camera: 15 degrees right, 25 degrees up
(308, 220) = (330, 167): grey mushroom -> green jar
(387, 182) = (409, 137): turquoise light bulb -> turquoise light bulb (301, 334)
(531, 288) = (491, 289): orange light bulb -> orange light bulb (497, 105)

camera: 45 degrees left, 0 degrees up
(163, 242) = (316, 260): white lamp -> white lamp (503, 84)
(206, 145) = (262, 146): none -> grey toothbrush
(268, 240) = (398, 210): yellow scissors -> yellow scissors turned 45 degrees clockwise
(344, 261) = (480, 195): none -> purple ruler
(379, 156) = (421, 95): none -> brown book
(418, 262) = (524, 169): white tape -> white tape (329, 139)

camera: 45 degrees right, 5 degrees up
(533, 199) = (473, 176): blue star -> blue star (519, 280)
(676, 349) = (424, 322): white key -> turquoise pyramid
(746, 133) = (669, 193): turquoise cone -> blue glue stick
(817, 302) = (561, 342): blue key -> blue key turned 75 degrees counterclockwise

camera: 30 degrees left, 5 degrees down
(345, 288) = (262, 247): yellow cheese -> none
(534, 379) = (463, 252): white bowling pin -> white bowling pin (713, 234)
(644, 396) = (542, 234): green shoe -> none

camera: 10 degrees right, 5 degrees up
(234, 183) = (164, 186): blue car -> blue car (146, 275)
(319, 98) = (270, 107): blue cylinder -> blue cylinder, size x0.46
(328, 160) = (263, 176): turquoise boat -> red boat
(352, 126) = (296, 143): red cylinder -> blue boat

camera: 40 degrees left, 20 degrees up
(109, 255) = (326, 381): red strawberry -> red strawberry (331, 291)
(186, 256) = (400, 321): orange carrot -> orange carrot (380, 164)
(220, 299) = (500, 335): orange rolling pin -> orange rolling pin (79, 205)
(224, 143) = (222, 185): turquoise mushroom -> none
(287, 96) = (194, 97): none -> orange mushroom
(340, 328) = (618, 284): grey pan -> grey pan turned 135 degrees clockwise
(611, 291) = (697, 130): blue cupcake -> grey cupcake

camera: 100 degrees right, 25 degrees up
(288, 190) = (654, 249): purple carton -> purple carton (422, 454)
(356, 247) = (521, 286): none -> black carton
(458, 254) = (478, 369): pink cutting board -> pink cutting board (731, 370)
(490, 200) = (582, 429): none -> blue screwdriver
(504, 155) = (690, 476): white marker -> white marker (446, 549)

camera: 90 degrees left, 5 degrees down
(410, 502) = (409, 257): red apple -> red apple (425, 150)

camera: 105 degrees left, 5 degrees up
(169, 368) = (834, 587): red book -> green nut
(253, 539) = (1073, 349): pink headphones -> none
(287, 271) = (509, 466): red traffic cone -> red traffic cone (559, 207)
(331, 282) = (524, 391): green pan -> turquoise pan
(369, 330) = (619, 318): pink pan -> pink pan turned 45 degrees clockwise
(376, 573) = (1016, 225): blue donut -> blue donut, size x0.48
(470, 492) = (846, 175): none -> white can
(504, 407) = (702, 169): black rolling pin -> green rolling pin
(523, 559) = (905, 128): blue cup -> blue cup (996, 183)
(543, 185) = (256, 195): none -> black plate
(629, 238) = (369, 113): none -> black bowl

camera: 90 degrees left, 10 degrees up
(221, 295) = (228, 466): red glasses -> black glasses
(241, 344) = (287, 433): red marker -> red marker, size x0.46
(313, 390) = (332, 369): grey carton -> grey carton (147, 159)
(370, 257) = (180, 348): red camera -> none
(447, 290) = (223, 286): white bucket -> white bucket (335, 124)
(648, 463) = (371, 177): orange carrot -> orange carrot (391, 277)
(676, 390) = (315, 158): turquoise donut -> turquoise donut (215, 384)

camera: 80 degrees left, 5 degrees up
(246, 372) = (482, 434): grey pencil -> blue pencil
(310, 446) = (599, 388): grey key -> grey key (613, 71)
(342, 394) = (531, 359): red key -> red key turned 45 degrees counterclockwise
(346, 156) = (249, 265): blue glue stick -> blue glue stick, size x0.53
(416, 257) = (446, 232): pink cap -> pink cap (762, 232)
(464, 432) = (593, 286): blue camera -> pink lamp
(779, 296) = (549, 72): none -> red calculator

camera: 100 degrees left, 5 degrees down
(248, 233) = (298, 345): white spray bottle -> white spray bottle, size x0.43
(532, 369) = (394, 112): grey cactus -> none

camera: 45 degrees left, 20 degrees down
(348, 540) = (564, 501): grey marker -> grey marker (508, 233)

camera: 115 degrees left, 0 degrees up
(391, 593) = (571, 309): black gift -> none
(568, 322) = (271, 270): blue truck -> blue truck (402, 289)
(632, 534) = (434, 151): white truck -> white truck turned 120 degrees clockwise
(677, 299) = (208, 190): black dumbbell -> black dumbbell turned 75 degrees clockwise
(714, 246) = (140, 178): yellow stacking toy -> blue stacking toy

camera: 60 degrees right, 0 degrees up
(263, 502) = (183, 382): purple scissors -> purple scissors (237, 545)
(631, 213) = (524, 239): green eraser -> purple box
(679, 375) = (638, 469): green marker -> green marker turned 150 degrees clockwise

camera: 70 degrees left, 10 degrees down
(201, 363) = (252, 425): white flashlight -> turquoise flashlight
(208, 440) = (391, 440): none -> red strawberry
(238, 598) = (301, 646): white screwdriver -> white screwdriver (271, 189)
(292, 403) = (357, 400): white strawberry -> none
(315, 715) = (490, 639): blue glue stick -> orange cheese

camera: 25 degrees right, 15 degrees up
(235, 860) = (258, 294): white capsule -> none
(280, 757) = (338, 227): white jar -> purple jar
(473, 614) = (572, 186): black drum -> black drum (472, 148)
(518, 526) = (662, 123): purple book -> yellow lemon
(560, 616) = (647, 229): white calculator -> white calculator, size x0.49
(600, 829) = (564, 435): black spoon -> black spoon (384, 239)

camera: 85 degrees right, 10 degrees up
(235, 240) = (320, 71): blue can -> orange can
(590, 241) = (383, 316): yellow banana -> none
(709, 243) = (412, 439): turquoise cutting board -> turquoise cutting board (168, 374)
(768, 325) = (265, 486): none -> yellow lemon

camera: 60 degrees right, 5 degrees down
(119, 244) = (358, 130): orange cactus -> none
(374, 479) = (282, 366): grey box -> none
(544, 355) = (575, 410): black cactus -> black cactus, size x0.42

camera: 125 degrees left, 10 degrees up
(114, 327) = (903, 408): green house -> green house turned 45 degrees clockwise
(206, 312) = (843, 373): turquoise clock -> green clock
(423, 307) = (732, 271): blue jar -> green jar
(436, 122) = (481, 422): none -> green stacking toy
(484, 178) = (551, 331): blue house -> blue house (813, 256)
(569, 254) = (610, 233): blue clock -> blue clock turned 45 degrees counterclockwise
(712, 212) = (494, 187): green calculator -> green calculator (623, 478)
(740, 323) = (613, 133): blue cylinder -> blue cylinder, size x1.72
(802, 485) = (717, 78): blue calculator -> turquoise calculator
============
- [What needs to be done]: Please output every record, keeping each line exact.

- [Exercise result]:
camera: 15 degrees right, 25 degrees up
(308, 220) = (330, 167): grey mushroom -> green jar
(387, 182) = (409, 137): turquoise light bulb -> turquoise light bulb (301, 334)
(531, 288) = (491, 289): orange light bulb -> orange light bulb (497, 105)

camera: 45 degrees left, 0 degrees up
(163, 242) = (316, 260): white lamp -> white lamp (503, 84)
(206, 145) = (262, 146): none -> grey toothbrush
(268, 240) = (398, 210): yellow scissors -> yellow scissors turned 45 degrees clockwise
(344, 261) = (480, 195): none -> purple ruler
(379, 156) = (421, 95): none -> brown book
(418, 262) = (524, 169): white tape -> white tape (329, 139)

camera: 45 degrees right, 5 degrees up
(533, 199) = (473, 176): blue star -> blue star (519, 280)
(676, 349) = (424, 322): white key -> turquoise pyramid
(746, 133) = (669, 193): turquoise cone -> blue glue stick
(817, 302) = (561, 342): blue key -> blue key turned 75 degrees counterclockwise

camera: 30 degrees left, 5 degrees down
(345, 288) = (262, 247): yellow cheese -> none
(534, 379) = (463, 252): white bowling pin -> white bowling pin (713, 234)
(644, 396) = (542, 234): green shoe -> none

camera: 10 degrees right, 5 degrees up
(234, 183) = (164, 186): blue car -> blue car (146, 275)
(319, 98) = (270, 107): blue cylinder -> blue cylinder, size x0.46
(328, 160) = (263, 176): turquoise boat -> red boat
(352, 126) = (296, 143): red cylinder -> blue boat

camera: 40 degrees left, 20 degrees up
(109, 255) = (326, 381): red strawberry -> red strawberry (331, 291)
(186, 256) = (400, 321): orange carrot -> orange carrot (380, 164)
(220, 299) = (500, 335): orange rolling pin -> orange rolling pin (79, 205)
(224, 143) = (222, 185): turquoise mushroom -> none
(287, 96) = (194, 97): none -> orange mushroom
(340, 328) = (618, 284): grey pan -> grey pan turned 135 degrees clockwise
(611, 291) = (697, 130): blue cupcake -> grey cupcake

camera: 100 degrees right, 25 degrees up
(288, 190) = (654, 249): purple carton -> purple carton (422, 454)
(356, 247) = (521, 286): none -> black carton
(458, 254) = (478, 369): pink cutting board -> pink cutting board (731, 370)
(490, 200) = (582, 429): none -> blue screwdriver
(504, 155) = (690, 476): white marker -> white marker (446, 549)

camera: 90 degrees left, 5 degrees down
(410, 502) = (409, 257): red apple -> red apple (425, 150)

camera: 105 degrees left, 5 degrees up
(169, 368) = (834, 587): red book -> green nut
(253, 539) = (1073, 349): pink headphones -> none
(287, 271) = (509, 466): red traffic cone -> red traffic cone (559, 207)
(331, 282) = (524, 391): green pan -> turquoise pan
(369, 330) = (619, 318): pink pan -> pink pan turned 45 degrees clockwise
(376, 573) = (1016, 225): blue donut -> blue donut, size x0.48
(470, 492) = (846, 175): none -> white can
(504, 407) = (702, 169): black rolling pin -> green rolling pin
(523, 559) = (905, 128): blue cup -> blue cup (996, 183)
(543, 185) = (256, 195): none -> black plate
(629, 238) = (369, 113): none -> black bowl

camera: 90 degrees left, 10 degrees up
(221, 295) = (228, 466): red glasses -> black glasses
(241, 344) = (287, 433): red marker -> red marker, size x0.46
(313, 390) = (332, 369): grey carton -> grey carton (147, 159)
(370, 257) = (180, 348): red camera -> none
(447, 290) = (223, 286): white bucket -> white bucket (335, 124)
(648, 463) = (371, 177): orange carrot -> orange carrot (391, 277)
(676, 390) = (315, 158): turquoise donut -> turquoise donut (215, 384)

camera: 80 degrees left, 5 degrees up
(246, 372) = (482, 434): grey pencil -> blue pencil
(310, 446) = (599, 388): grey key -> grey key (613, 71)
(342, 394) = (531, 359): red key -> red key turned 45 degrees counterclockwise
(346, 156) = (249, 265): blue glue stick -> blue glue stick, size x0.53
(416, 257) = (446, 232): pink cap -> pink cap (762, 232)
(464, 432) = (593, 286): blue camera -> pink lamp
(779, 296) = (549, 72): none -> red calculator

camera: 100 degrees left, 5 degrees down
(248, 233) = (298, 345): white spray bottle -> white spray bottle, size x0.43
(532, 369) = (394, 112): grey cactus -> none

camera: 45 degrees left, 20 degrees down
(348, 540) = (564, 501): grey marker -> grey marker (508, 233)

camera: 115 degrees left, 0 degrees up
(391, 593) = (571, 309): black gift -> none
(568, 322) = (271, 270): blue truck -> blue truck (402, 289)
(632, 534) = (434, 151): white truck -> white truck turned 120 degrees clockwise
(677, 299) = (208, 190): black dumbbell -> black dumbbell turned 75 degrees clockwise
(714, 246) = (140, 178): yellow stacking toy -> blue stacking toy

camera: 60 degrees right, 0 degrees up
(263, 502) = (183, 382): purple scissors -> purple scissors (237, 545)
(631, 213) = (524, 239): green eraser -> purple box
(679, 375) = (638, 469): green marker -> green marker turned 150 degrees clockwise

camera: 70 degrees left, 10 degrees down
(201, 363) = (252, 425): white flashlight -> turquoise flashlight
(208, 440) = (391, 440): none -> red strawberry
(238, 598) = (301, 646): white screwdriver -> white screwdriver (271, 189)
(292, 403) = (357, 400): white strawberry -> none
(315, 715) = (490, 639): blue glue stick -> orange cheese

camera: 25 degrees right, 15 degrees up
(235, 860) = (258, 294): white capsule -> none
(280, 757) = (338, 227): white jar -> purple jar
(473, 614) = (572, 186): black drum -> black drum (472, 148)
(518, 526) = (662, 123): purple book -> yellow lemon
(560, 616) = (647, 229): white calculator -> white calculator, size x0.49
(600, 829) = (564, 435): black spoon -> black spoon (384, 239)

camera: 85 degrees right, 10 degrees up
(235, 240) = (320, 71): blue can -> orange can
(590, 241) = (383, 316): yellow banana -> none
(709, 243) = (412, 439): turquoise cutting board -> turquoise cutting board (168, 374)
(768, 325) = (265, 486): none -> yellow lemon

camera: 60 degrees right, 5 degrees down
(119, 244) = (358, 130): orange cactus -> none
(374, 479) = (282, 366): grey box -> none
(544, 355) = (575, 410): black cactus -> black cactus, size x0.42

camera: 125 degrees left, 10 degrees up
(114, 327) = (903, 408): green house -> green house turned 45 degrees clockwise
(206, 312) = (843, 373): turquoise clock -> green clock
(423, 307) = (732, 271): blue jar -> green jar
(436, 122) = (481, 422): none -> green stacking toy
(484, 178) = (551, 331): blue house -> blue house (813, 256)
(569, 254) = (610, 233): blue clock -> blue clock turned 45 degrees counterclockwise
(712, 212) = (494, 187): green calculator -> green calculator (623, 478)
(740, 323) = (613, 133): blue cylinder -> blue cylinder, size x1.72
(802, 485) = (717, 78): blue calculator -> turquoise calculator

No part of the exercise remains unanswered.